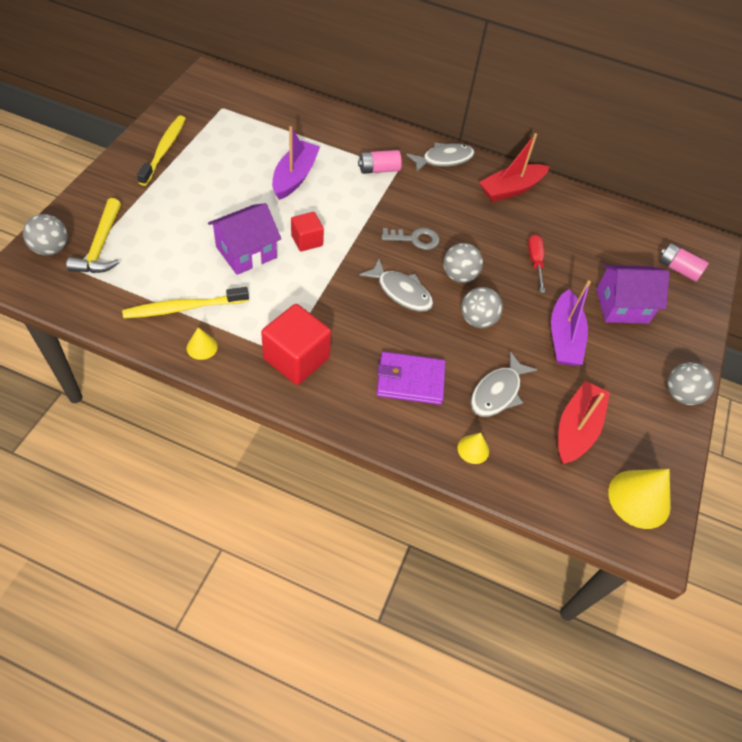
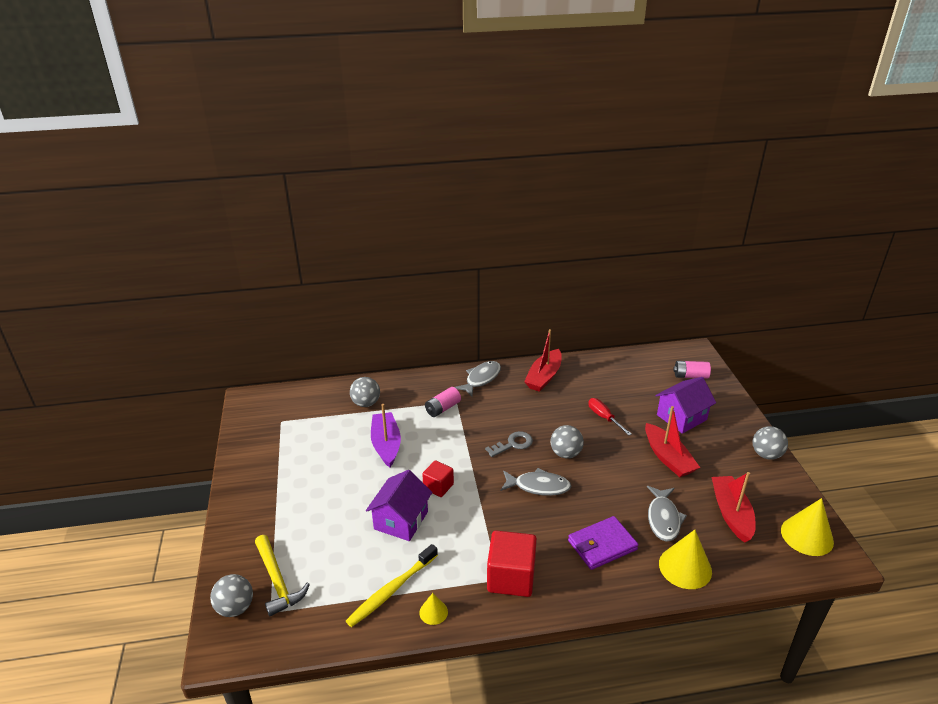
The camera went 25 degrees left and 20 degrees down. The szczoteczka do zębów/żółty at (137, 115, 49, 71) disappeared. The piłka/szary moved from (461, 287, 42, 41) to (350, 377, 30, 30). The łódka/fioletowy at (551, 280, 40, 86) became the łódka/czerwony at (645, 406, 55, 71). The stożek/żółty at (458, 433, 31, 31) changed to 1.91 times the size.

==

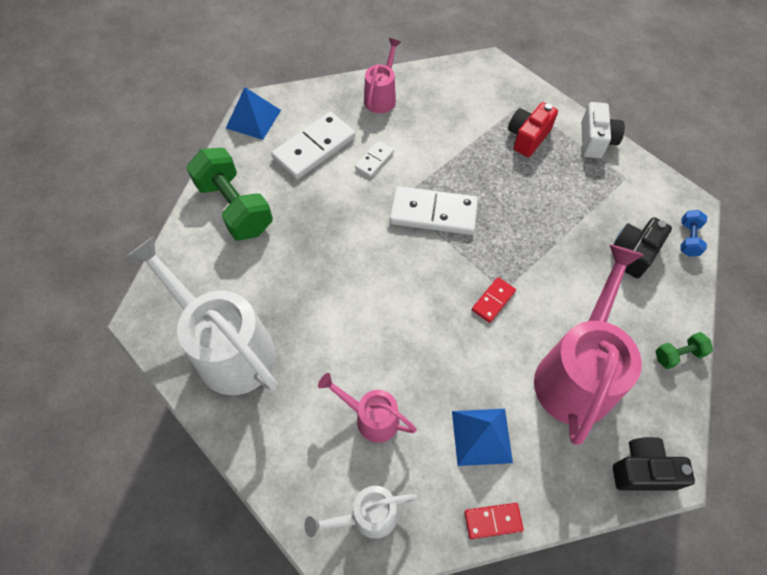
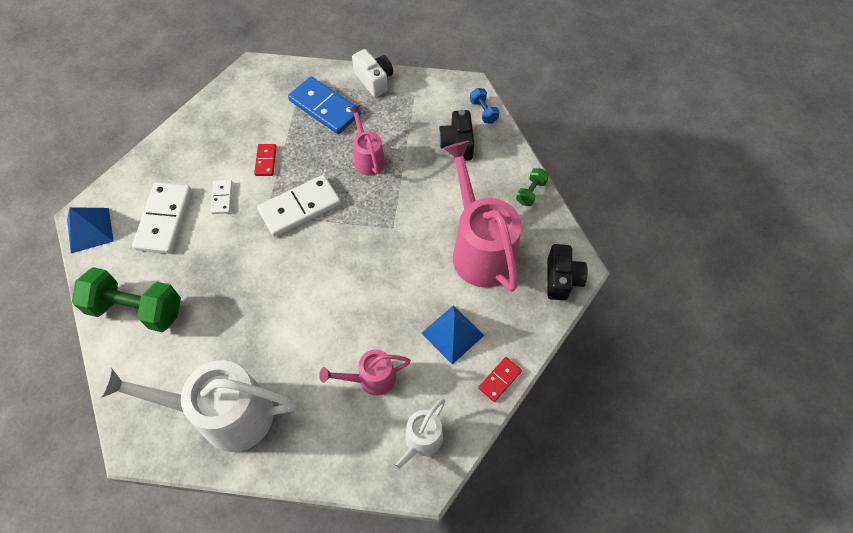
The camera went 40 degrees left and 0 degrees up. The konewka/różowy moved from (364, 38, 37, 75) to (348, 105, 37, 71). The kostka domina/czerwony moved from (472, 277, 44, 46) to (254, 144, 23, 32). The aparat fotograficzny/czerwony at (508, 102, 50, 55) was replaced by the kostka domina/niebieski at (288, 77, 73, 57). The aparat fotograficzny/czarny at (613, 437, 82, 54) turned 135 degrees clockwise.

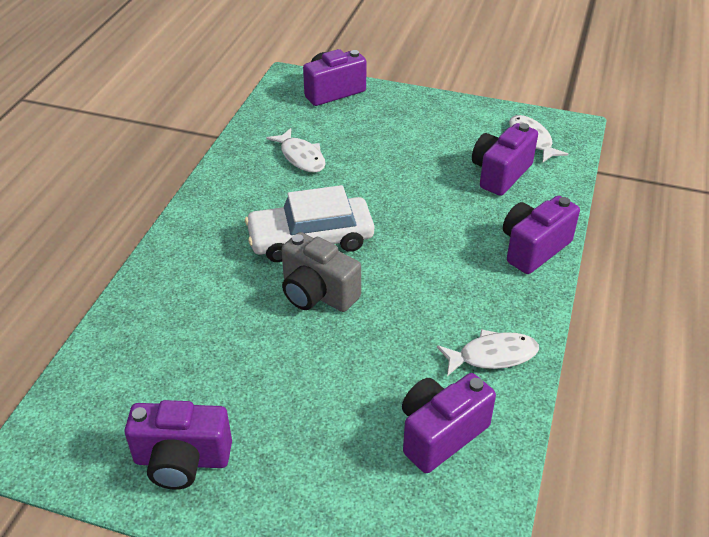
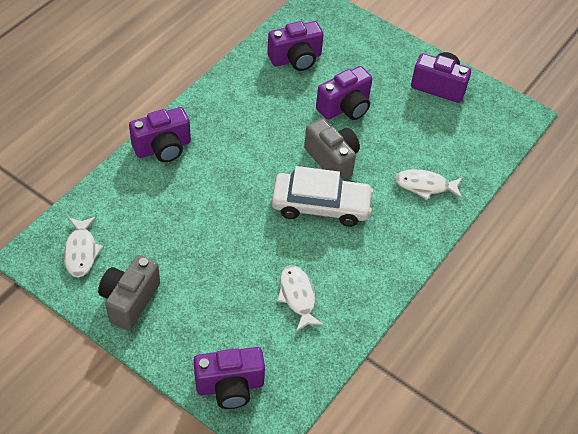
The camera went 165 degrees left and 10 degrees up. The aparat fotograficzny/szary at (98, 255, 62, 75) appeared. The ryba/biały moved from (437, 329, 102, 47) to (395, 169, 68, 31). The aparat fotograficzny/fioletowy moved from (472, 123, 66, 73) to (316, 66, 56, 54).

● **Work task**
Would you copy, word for word, only the lines above from the one containing "The camera went 40" through the one containing "The camera went 165", both included, and please leave out the pictures?

● **Reply**
The camera went 40 degrees left and 0 degrees up. The konewka/różowy moved from (364, 38, 37, 75) to (348, 105, 37, 71). The kostka domina/czerwony moved from (472, 277, 44, 46) to (254, 144, 23, 32). The aparat fotograficzny/czerwony at (508, 102, 50, 55) was replaced by the kostka domina/niebieski at (288, 77, 73, 57). The aparat fotograficzny/czarny at (613, 437, 82, 54) turned 135 degrees clockwise.

The camera went 165 degrees left and 10 degrees up. The aparat fotograficzny/szary at (98, 255, 62, 75) appeared. The ryba/biały moved from (437, 329, 102, 47) to (395, 169, 68, 31). The aparat fotograficzny/fioletowy moved from (472, 123, 66, 73) to (316, 66, 56, 54).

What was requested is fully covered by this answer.